• Work required: Please copy out the items word for word, everything from the very first item down to and including the line that contains "Season 2 (2008) (240, 84)".

• Excerpted data:
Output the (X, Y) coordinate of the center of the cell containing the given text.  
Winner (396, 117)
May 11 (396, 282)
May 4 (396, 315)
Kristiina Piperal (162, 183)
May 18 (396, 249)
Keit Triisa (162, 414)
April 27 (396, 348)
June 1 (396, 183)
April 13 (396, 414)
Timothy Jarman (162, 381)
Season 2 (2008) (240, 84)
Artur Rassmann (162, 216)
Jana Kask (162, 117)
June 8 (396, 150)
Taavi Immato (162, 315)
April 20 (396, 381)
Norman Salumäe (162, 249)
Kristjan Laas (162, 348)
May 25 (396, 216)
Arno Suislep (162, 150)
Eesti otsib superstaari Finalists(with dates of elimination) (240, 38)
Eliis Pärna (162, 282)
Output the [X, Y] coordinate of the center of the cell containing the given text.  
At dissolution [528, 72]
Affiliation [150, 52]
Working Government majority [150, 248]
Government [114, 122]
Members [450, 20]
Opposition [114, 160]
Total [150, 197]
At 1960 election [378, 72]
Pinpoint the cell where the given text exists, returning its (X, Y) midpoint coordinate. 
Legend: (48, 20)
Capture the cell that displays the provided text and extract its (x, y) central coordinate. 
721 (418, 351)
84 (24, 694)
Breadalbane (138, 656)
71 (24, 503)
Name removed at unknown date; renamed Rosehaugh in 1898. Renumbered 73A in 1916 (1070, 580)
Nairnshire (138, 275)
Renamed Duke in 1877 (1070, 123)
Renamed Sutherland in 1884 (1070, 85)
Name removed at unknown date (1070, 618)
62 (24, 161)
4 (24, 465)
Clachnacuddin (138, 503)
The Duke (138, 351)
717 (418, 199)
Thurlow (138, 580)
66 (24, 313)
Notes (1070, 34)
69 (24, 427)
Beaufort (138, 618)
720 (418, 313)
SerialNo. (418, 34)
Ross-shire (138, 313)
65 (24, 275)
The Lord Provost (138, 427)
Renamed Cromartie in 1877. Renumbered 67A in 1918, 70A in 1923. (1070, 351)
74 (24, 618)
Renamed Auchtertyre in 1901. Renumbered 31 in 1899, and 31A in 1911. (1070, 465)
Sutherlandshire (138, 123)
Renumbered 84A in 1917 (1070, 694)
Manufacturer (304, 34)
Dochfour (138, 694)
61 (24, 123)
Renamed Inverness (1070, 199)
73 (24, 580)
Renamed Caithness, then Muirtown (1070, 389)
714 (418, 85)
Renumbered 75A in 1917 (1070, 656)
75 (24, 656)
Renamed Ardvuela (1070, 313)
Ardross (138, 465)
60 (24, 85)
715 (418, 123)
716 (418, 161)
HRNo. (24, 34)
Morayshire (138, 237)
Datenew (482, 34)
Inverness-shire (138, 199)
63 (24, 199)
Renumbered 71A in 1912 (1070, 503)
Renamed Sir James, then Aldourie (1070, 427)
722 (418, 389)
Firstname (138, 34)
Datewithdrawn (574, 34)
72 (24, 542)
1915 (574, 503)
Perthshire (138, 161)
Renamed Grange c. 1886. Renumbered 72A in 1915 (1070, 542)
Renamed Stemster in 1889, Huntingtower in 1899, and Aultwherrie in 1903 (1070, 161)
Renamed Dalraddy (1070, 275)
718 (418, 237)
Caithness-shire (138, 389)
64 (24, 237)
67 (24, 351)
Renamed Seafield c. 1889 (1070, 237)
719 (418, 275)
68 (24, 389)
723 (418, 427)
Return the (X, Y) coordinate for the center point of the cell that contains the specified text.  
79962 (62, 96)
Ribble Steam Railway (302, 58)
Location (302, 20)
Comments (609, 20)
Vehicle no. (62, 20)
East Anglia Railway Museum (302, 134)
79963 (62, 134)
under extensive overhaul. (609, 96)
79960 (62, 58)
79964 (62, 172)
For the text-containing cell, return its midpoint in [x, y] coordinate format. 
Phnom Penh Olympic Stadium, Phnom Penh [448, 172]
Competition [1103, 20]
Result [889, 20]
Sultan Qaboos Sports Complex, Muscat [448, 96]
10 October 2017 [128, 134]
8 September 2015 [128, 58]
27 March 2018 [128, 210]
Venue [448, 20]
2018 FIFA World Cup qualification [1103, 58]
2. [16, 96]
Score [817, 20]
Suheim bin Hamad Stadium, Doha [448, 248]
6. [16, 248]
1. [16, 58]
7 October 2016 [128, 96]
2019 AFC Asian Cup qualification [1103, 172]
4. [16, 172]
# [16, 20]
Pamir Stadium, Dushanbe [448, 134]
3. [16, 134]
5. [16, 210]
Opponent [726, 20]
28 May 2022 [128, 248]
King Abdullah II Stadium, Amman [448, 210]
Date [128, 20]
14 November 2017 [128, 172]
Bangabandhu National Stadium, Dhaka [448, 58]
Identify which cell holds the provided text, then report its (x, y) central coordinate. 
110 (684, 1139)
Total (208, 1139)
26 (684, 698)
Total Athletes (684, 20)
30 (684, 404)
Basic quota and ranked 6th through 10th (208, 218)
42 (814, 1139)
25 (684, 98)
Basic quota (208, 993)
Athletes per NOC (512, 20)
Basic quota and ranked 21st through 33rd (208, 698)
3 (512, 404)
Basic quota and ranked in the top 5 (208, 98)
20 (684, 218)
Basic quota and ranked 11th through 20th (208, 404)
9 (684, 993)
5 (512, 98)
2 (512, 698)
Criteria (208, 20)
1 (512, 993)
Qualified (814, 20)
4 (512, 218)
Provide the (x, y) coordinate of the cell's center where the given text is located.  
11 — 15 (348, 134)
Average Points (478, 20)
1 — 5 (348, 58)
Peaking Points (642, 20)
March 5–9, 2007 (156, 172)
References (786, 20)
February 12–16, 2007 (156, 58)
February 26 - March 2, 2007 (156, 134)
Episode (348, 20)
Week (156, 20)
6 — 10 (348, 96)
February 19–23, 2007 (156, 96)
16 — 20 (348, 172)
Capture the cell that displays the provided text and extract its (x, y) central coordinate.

• Written solution:
Output the (X, Y) coordinate of the center of the cell containing the given text.  
Winner (396, 117)
May 11 (396, 282)
May 4 (396, 315)
Kristiina Piperal (162, 183)
May 18 (396, 249)
Keit Triisa (162, 414)
April 27 (396, 348)
June 1 (396, 183)
April 13 (396, 414)
Timothy Jarman (162, 381)
Season 2 (2008) (240, 84)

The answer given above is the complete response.